→ **Provided data**
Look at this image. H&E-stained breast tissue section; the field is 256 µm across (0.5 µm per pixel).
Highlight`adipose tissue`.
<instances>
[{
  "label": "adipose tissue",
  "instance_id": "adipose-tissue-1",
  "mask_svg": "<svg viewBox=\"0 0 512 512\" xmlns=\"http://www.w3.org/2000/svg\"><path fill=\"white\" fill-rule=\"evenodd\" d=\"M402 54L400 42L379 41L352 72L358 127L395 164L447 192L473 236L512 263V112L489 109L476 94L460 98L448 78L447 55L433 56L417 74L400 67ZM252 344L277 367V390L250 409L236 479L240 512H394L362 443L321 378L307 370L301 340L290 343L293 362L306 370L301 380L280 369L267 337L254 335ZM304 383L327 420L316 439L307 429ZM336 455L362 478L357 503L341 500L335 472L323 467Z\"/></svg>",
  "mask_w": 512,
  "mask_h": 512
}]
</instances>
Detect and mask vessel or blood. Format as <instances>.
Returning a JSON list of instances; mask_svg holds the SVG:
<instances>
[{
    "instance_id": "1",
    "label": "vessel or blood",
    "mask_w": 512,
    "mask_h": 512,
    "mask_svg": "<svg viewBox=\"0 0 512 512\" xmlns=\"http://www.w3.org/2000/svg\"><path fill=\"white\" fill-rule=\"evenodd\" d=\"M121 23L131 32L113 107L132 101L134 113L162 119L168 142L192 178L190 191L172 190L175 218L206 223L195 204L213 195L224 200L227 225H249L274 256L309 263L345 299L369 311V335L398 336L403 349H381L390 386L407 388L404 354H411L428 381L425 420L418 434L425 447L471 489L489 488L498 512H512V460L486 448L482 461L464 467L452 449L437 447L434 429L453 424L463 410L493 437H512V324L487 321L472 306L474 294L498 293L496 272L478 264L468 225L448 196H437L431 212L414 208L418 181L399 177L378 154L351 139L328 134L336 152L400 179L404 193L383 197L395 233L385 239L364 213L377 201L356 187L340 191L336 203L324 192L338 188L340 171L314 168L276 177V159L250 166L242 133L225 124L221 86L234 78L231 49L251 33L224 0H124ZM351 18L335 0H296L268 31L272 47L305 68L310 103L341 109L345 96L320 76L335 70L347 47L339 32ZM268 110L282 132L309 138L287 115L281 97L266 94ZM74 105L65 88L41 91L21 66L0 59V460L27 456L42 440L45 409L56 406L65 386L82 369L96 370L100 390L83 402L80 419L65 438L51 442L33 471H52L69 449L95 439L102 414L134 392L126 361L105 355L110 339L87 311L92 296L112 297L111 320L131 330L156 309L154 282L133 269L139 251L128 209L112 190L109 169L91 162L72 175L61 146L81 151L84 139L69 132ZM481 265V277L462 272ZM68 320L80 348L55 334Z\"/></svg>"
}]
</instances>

→ **What needs to be done**
Go through the records line by line and count those containing the string "label". Give only the total.

→ **Solution to this problem**
2